▶ [TASK GOAL]: Lines in the data below that contain the word "calculatrice" are to be copied.

==== DATA SUPPLIED

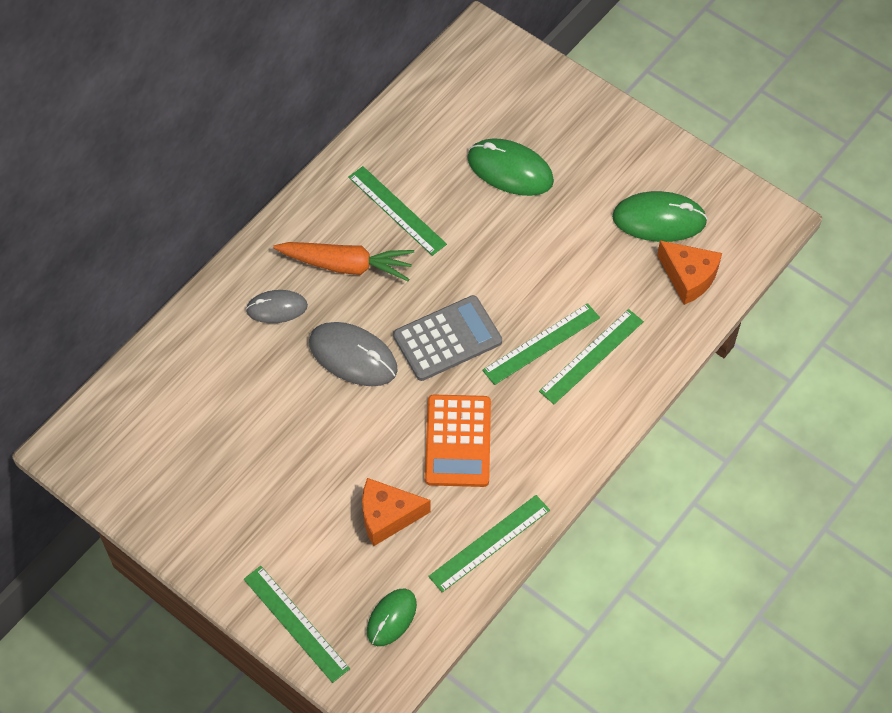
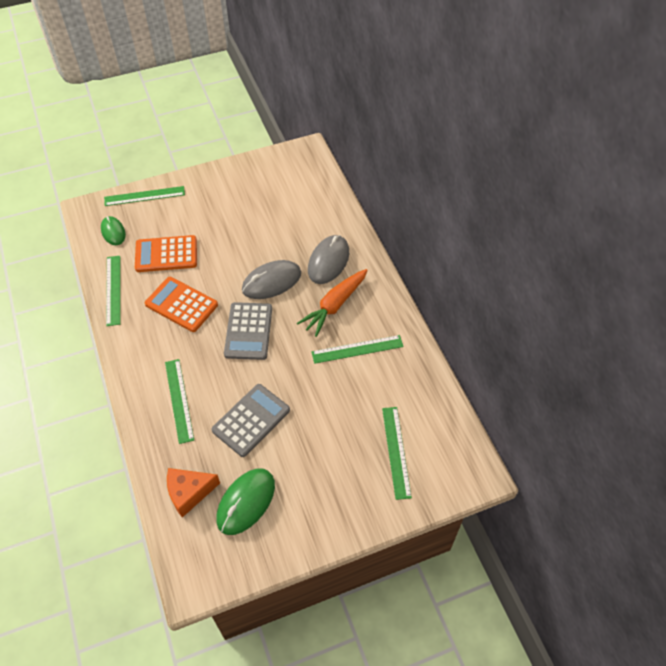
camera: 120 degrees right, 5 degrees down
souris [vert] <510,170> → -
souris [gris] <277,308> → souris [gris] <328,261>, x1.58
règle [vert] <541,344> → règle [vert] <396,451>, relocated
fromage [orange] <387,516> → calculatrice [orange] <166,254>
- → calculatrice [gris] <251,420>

========

▶ [YOUR RESPONSE]:
fromage [orange] <387,516> → calculatrice [orange] <166,254>
- → calculatrice [gris] <251,420>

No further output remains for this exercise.